◆ **Your objective**: Determine how many lines of the data include the word "turquoise", and write only that number.

[Start of Attachment]

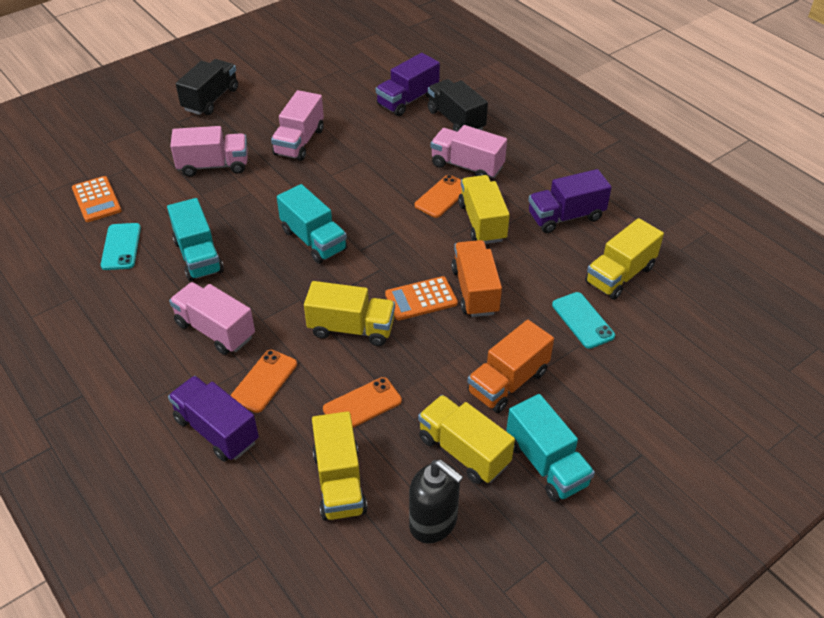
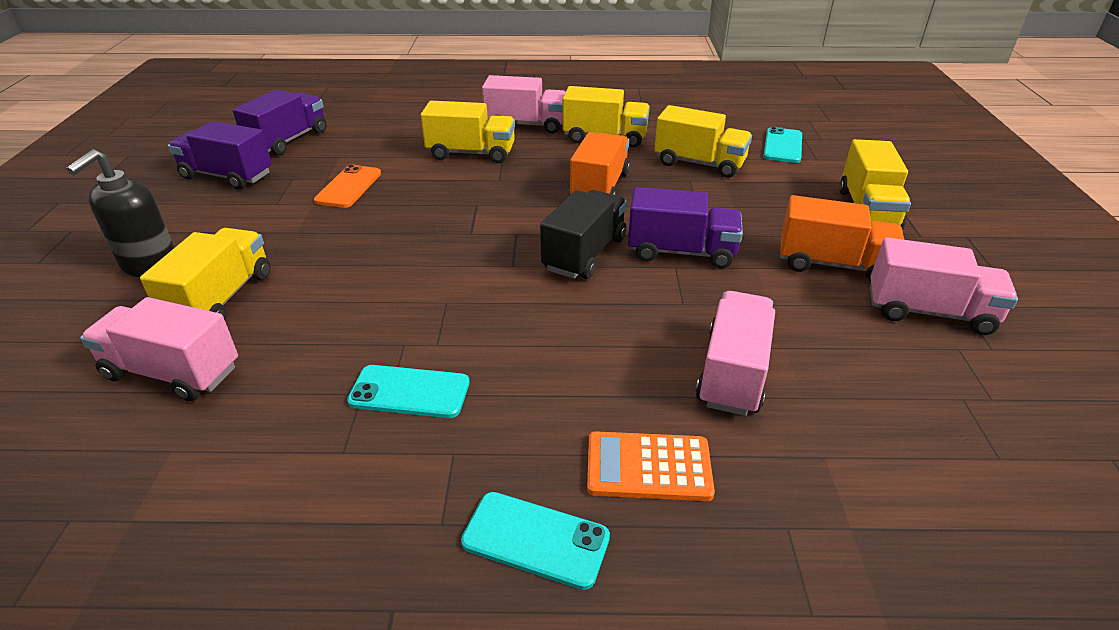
black truck: 2 -> 1
orange calculator: 2 -> 1
orange phone: 3 -> 1
turquoise phone: 2 -> 3
turquoise truck: 3 -> 0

[End of Attachment]

◆ **Exercise solution**: 2